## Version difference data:
+ + + + +

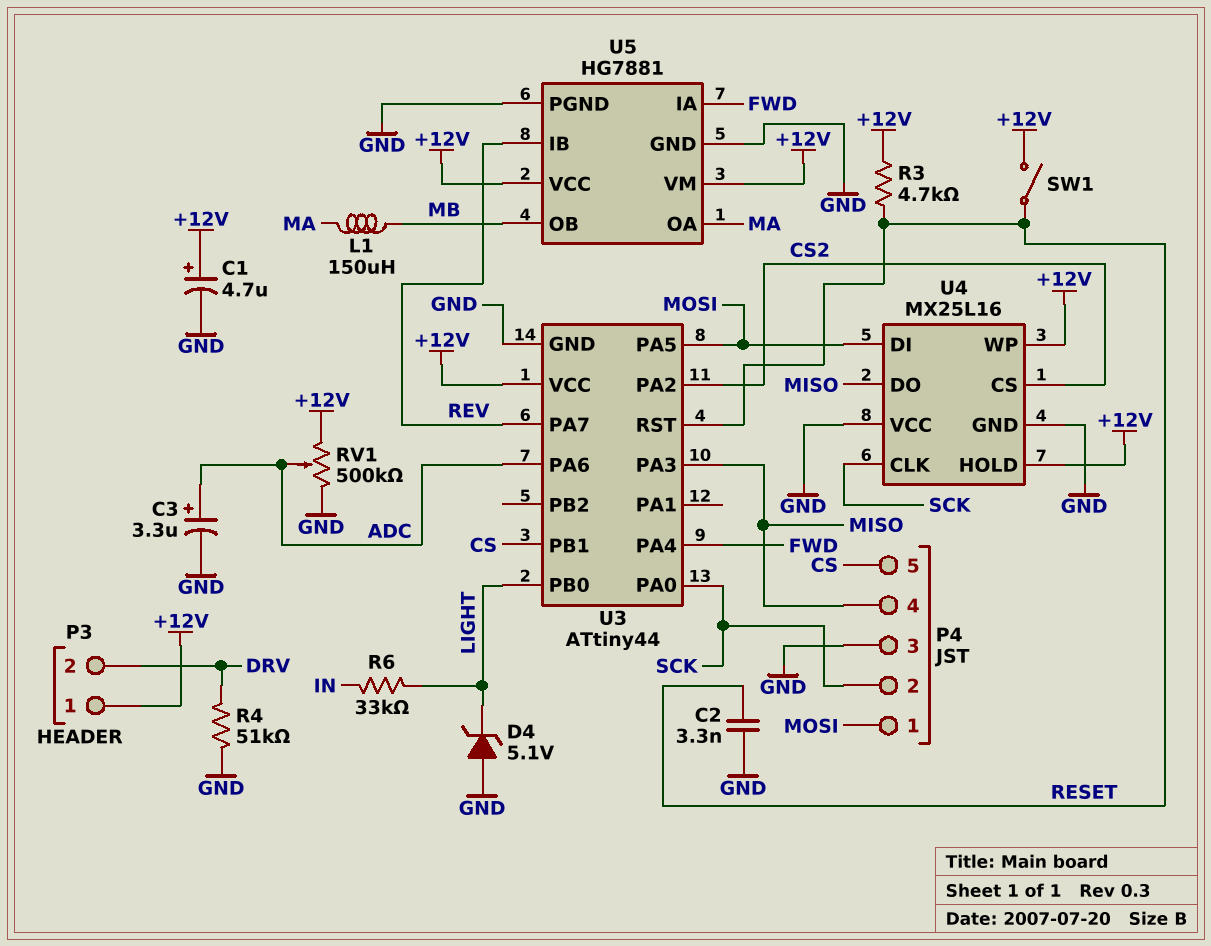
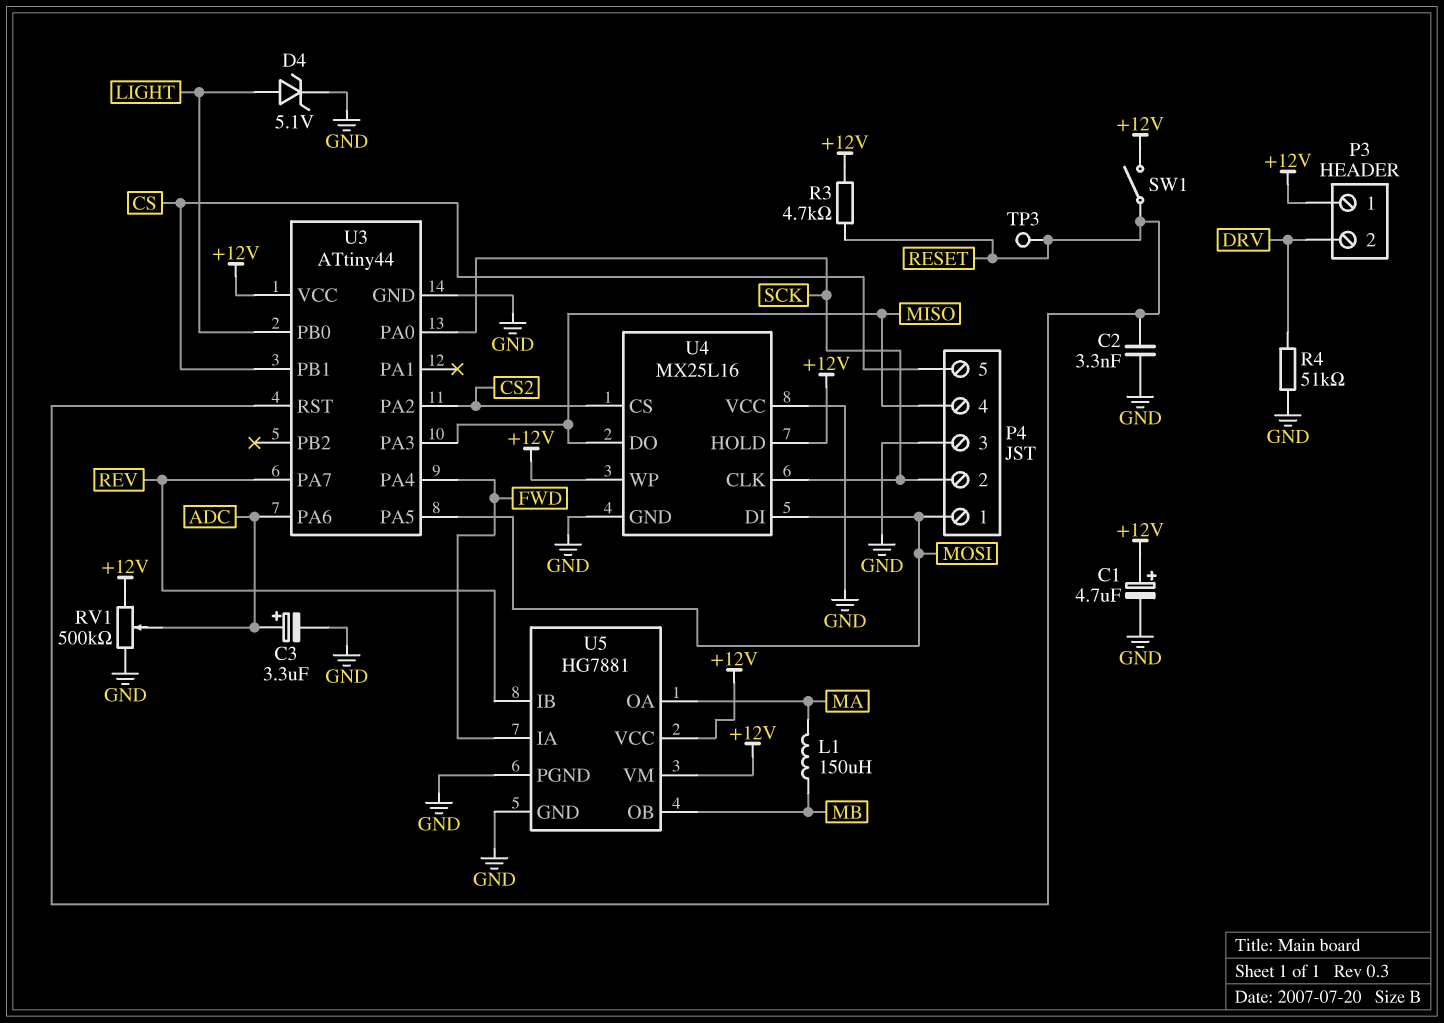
D4: zener 5.1V (A GND, K LIGHT) -> zener 5.1V (A LIGHT, K GND)
R6: 33k (IN, LIGHT) -> none
TP3: none -> test point (RESET)

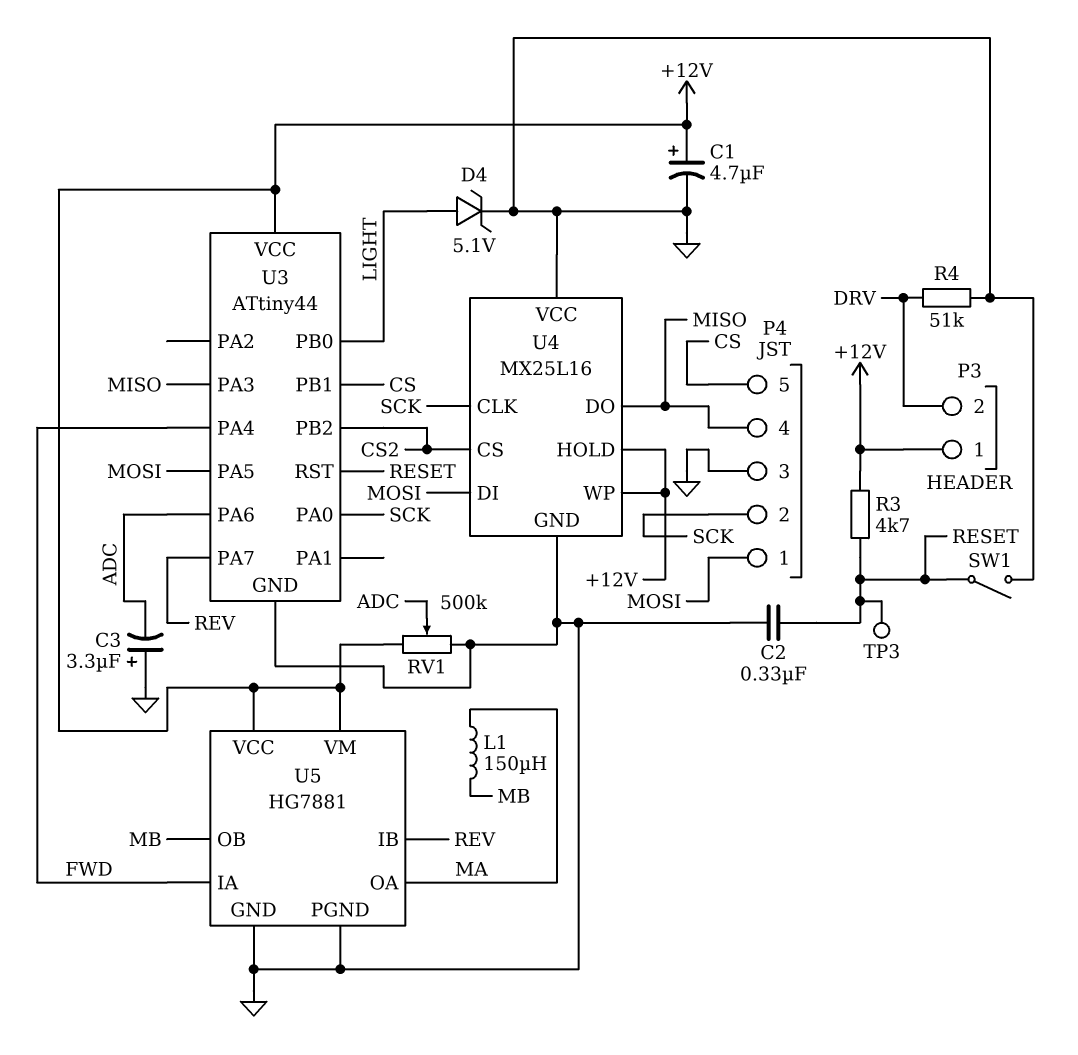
C2: 3.3nF (GND, RESET) -> 330nF (GND, RESET)
C3: 3.3uF (plus ADC, minus GND) -> 3.3uF (plus GND, minus ADC)
SW1: switch (+12V, RESET) -> switch (GND, RESET)
U3 pin PA2: CS2 -> none
U3 pin PB2: none -> CS2

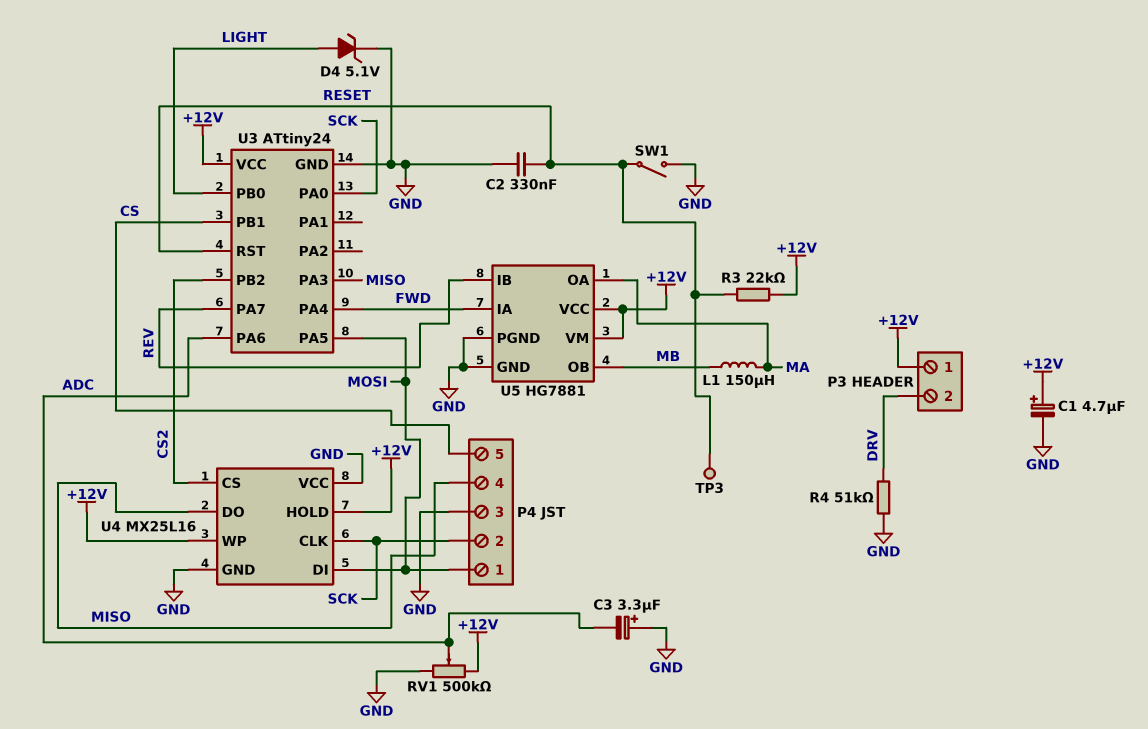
R3: 4.7k (+12V, RESET) -> 22k (+12V, RESET)
U3: ATtiny44 -> ATtiny24

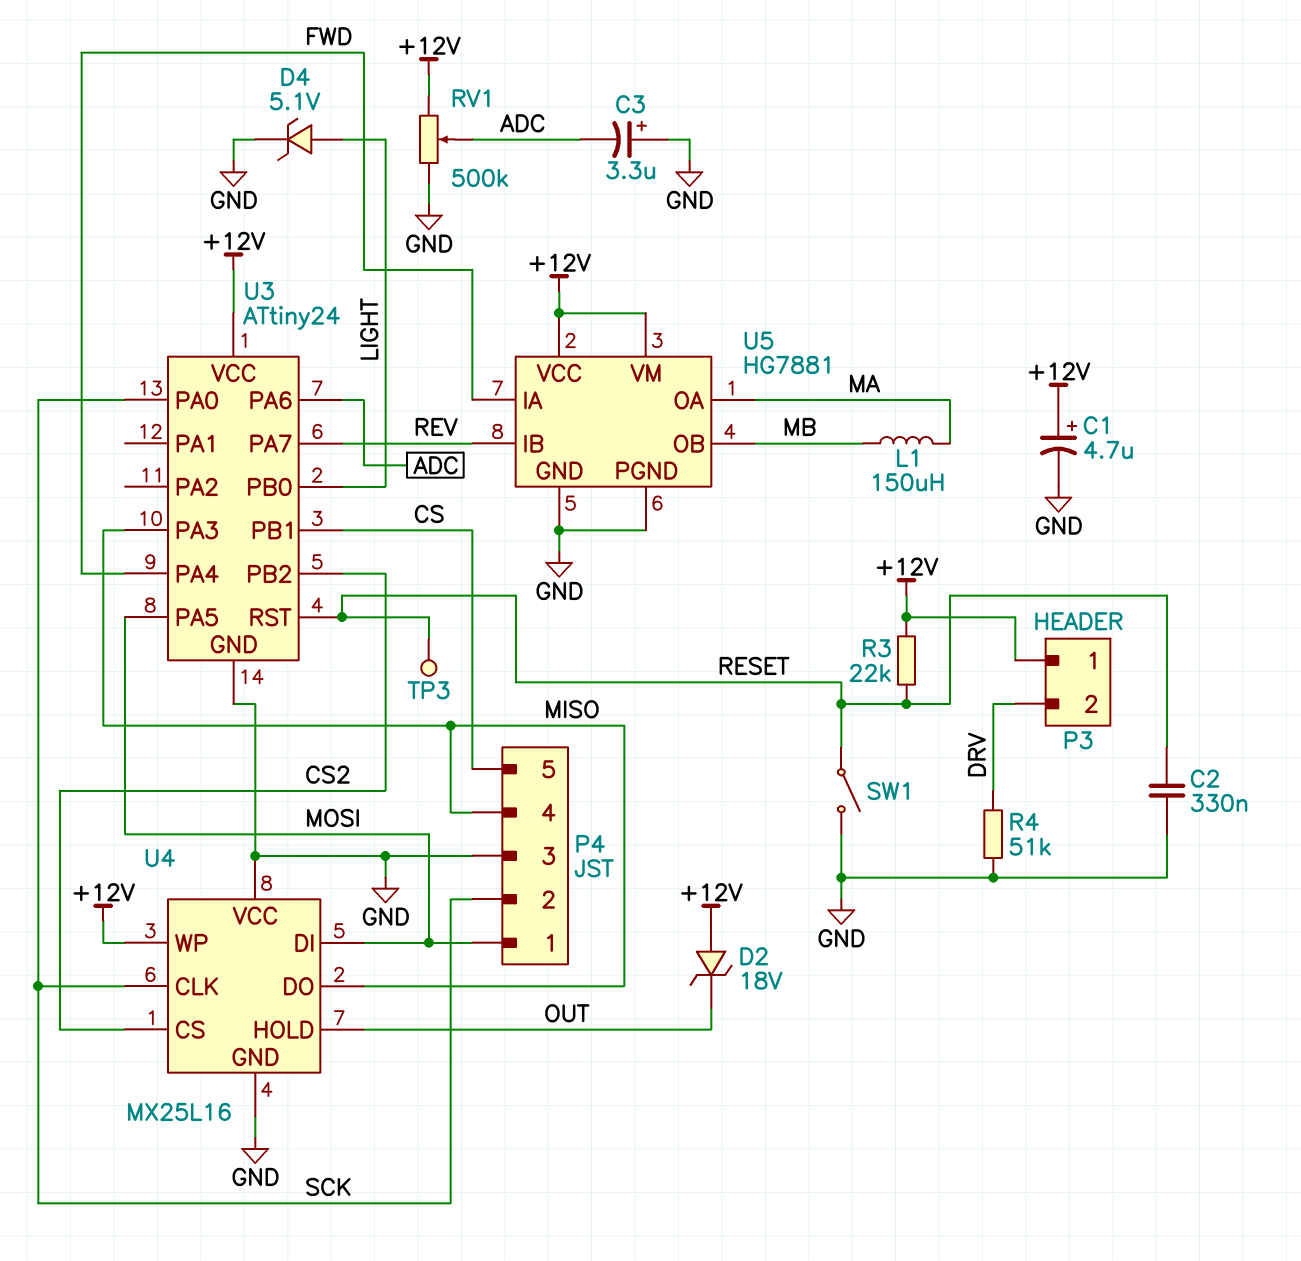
D2: none -> zener 18V (A +12V, K OUT)
U4 pin HOLD: +12V -> OUT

+ + + + +

Work out how many lines of the entries include the word "RESET", and respond with that number and nothing more.

## RESPONSE BOX:
4